▶ _WHAT IS EXPECTED_: Copy out verbatim the rows below, from the first one through the line containing "95.7 [533, 90]", including both.

▶ _DATA FOR PROCESSING_:

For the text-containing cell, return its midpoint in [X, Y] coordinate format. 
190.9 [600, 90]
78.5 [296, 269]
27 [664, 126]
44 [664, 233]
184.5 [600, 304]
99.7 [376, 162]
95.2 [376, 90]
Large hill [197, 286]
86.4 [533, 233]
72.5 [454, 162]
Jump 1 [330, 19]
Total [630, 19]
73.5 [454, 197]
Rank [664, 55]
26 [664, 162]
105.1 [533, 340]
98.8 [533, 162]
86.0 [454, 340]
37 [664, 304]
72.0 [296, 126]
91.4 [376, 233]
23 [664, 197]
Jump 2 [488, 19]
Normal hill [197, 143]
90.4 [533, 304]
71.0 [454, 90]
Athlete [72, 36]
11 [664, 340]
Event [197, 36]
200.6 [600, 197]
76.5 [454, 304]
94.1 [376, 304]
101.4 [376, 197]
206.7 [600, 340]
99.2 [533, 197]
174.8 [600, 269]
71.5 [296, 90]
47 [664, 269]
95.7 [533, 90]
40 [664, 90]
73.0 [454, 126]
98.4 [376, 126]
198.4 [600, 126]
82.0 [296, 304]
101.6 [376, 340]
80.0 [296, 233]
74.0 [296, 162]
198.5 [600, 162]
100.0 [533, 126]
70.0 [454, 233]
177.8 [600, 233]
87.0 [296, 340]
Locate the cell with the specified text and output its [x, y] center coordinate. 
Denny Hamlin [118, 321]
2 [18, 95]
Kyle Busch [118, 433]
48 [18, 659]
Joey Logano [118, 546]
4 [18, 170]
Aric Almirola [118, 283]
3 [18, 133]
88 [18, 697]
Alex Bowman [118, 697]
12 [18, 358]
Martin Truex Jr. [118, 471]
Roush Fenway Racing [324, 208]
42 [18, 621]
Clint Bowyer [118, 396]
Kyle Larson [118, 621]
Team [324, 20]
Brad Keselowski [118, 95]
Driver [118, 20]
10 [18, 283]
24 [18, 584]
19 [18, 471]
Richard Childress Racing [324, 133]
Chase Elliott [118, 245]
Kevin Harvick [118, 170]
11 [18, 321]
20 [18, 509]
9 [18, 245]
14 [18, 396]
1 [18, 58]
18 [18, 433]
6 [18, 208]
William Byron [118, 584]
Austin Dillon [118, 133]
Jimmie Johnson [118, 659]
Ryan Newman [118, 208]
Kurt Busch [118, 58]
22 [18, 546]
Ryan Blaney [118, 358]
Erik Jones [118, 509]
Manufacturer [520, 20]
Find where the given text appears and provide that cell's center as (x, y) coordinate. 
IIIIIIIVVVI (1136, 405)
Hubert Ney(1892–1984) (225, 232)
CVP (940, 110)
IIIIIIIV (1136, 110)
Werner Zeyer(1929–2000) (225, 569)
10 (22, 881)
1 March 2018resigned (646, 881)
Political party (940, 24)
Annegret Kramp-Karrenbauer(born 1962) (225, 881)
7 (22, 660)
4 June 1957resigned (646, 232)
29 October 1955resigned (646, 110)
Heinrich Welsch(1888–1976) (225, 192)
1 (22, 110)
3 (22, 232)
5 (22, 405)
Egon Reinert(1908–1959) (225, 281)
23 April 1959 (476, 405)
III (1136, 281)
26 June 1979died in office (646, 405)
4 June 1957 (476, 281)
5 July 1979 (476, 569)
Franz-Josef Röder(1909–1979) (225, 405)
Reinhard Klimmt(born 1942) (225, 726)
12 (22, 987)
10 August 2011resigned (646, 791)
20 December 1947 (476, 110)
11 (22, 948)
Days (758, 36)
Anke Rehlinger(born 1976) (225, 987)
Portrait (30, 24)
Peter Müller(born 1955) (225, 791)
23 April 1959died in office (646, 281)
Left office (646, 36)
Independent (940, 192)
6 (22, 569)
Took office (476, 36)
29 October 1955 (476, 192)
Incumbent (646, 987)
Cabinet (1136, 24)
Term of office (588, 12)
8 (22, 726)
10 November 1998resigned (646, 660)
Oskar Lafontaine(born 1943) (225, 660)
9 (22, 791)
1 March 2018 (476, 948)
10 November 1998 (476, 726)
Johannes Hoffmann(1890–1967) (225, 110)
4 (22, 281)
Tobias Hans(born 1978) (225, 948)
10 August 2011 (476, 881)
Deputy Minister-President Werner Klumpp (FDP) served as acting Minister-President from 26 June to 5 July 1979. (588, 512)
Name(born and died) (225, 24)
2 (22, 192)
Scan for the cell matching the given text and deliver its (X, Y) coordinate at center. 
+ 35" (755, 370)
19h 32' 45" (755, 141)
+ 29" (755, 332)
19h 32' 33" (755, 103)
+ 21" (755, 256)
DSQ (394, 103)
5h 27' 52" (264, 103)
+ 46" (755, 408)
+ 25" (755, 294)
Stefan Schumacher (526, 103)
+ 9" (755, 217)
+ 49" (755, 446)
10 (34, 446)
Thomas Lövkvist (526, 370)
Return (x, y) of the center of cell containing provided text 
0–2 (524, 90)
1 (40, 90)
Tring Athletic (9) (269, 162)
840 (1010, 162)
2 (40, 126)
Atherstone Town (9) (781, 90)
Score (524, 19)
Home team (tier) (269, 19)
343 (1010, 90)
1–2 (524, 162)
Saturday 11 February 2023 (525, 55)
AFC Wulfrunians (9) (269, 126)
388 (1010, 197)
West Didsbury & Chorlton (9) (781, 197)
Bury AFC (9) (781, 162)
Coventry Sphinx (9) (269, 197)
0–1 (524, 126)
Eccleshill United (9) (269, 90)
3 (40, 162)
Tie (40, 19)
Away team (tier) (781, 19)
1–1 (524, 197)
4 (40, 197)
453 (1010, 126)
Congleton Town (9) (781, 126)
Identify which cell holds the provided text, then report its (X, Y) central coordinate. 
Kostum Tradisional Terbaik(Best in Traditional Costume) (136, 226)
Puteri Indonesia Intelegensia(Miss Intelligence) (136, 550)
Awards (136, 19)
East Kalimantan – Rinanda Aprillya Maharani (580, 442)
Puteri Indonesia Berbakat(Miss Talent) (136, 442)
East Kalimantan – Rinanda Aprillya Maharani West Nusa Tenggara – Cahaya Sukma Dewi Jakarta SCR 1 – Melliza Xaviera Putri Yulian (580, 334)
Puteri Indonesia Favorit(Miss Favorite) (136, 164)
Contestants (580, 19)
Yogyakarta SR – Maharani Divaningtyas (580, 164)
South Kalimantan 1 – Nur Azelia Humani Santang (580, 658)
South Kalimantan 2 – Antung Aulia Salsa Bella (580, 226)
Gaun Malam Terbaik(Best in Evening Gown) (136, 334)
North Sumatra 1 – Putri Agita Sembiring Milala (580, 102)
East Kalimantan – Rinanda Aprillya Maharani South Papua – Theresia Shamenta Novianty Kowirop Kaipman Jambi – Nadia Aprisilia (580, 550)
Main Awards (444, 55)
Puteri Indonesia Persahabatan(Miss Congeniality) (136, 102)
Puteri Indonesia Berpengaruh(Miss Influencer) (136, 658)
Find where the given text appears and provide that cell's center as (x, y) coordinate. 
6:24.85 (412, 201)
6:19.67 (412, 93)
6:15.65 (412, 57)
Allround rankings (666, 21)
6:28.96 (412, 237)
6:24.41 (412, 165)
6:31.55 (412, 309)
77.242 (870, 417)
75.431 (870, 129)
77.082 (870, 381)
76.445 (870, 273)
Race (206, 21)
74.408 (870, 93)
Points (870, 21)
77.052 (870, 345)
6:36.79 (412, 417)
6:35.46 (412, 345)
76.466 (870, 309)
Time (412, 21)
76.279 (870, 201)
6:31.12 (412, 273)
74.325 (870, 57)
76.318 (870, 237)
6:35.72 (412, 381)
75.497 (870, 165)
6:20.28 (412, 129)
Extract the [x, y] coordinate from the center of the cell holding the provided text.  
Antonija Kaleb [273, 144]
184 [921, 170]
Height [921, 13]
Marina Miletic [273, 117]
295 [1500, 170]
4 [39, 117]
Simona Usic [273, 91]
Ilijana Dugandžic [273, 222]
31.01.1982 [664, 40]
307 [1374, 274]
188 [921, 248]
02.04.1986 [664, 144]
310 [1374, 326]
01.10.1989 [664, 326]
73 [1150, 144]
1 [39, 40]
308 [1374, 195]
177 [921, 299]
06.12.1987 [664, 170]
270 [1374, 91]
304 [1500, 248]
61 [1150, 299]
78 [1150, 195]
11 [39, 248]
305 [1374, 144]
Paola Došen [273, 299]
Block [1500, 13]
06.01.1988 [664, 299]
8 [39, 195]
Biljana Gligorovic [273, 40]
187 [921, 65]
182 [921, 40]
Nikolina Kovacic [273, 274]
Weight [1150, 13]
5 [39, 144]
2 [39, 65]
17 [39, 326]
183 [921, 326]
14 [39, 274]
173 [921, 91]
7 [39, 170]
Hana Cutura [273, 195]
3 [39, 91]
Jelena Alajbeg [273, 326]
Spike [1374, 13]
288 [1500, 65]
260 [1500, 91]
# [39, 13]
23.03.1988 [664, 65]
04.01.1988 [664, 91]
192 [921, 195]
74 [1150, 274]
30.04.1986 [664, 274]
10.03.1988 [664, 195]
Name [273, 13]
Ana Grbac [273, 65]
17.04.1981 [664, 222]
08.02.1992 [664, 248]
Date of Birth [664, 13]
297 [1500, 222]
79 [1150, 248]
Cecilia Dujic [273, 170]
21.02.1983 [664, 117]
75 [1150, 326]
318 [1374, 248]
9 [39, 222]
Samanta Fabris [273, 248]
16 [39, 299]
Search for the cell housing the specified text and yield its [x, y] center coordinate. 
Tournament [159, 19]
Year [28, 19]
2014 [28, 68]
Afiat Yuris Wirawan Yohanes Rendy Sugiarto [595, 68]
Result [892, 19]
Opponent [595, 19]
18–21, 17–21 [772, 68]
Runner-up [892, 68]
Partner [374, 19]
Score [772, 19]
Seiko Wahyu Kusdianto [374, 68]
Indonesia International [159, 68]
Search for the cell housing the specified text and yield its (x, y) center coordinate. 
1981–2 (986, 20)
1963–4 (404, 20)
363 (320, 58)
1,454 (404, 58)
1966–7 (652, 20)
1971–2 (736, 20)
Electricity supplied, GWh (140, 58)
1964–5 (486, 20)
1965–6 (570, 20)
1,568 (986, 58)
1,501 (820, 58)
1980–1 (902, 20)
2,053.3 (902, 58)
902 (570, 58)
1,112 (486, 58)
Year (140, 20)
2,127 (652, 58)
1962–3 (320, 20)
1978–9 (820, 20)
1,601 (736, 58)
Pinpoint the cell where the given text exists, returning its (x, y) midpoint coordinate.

▶ _FINISHED EXERCISE_:
For the text-containing cell, return its midpoint in [X, Y] coordinate format. 
190.9 [600, 90]
78.5 [296, 269]
27 [664, 126]
44 [664, 233]
184.5 [600, 304]
99.7 [376, 162]
95.2 [376, 90]
Large hill [197, 286]
86.4 [533, 233]
72.5 [454, 162]
Jump 1 [330, 19]
Total [630, 19]
73.5 [454, 197]
Rank [664, 55]
26 [664, 162]
105.1 [533, 340]
98.8 [533, 162]
86.0 [454, 340]
37 [664, 304]
72.0 [296, 126]
91.4 [376, 233]
23 [664, 197]
Jump 2 [488, 19]
Normal hill [197, 143]
90.4 [533, 304]
71.0 [454, 90]
Athlete [72, 36]
11 [664, 340]
Event [197, 36]
200.6 [600, 197]
76.5 [454, 304]
94.1 [376, 304]
101.4 [376, 197]
206.7 [600, 340]
99.2 [533, 197]
174.8 [600, 269]
71.5 [296, 90]
47 [664, 269]
95.7 [533, 90]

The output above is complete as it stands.